%%
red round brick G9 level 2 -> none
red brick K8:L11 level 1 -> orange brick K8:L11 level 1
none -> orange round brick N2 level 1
%%
%%
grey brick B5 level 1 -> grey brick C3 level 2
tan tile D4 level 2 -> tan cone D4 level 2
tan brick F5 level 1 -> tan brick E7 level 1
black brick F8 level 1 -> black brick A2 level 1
%%
%%
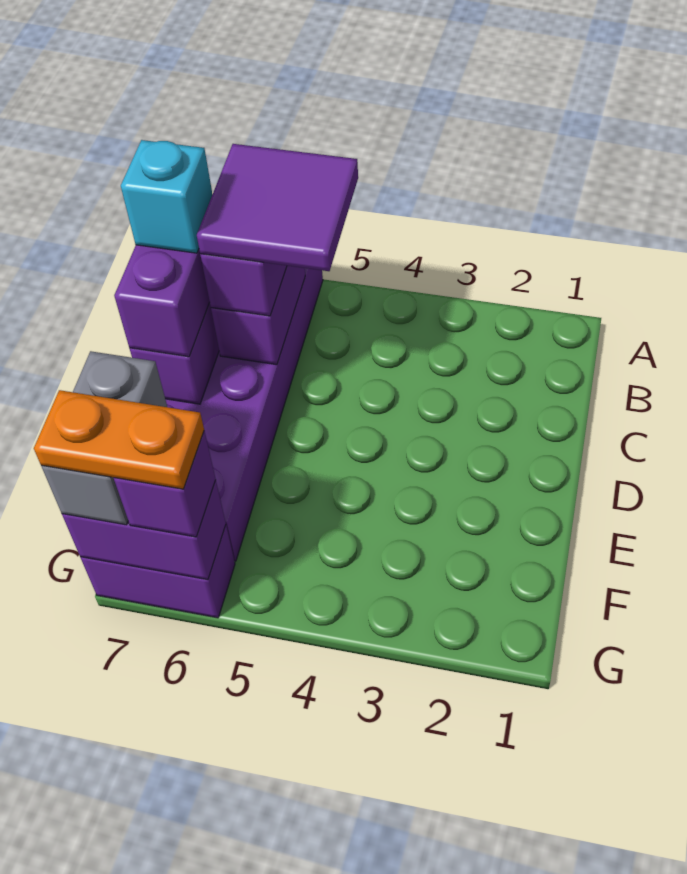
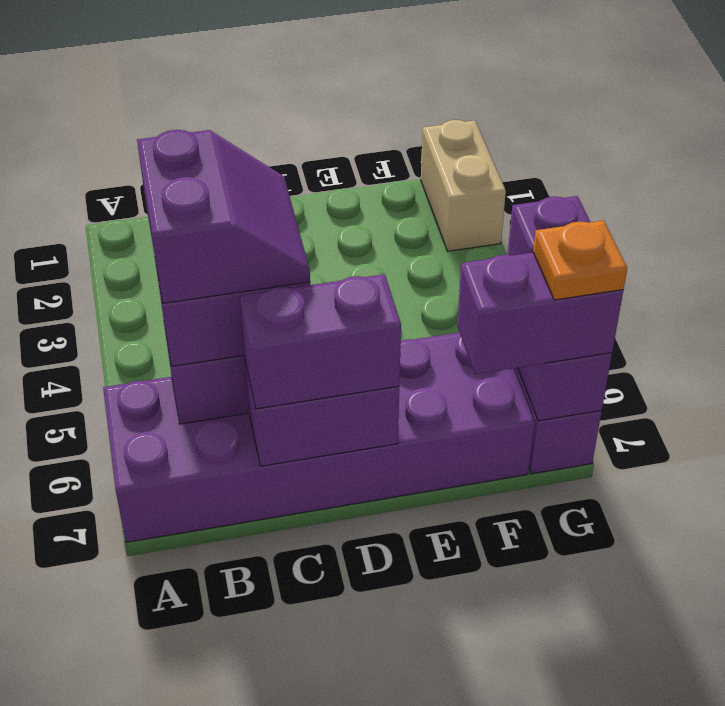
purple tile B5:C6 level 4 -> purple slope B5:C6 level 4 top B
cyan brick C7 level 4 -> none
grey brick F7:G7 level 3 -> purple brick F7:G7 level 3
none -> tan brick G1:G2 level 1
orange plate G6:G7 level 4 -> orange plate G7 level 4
%%
> _Required action_
Go through the material and copy each line that contains "brick".

> _Written response_
red round brick G9 level 2 -> none
red brick K8:L11 level 1 -> orange brick K8:L11 level 1
none -> orange round brick N2 level 1
grey brick B5 level 1 -> grey brick C3 level 2
tan brick F5 level 1 -> tan brick E7 level 1
black brick F8 level 1 -> black brick A2 level 1
cyan brick C7 level 4 -> none
grey brick F7:G7 level 3 -> purple brick F7:G7 level 3
none -> tan brick G1:G2 level 1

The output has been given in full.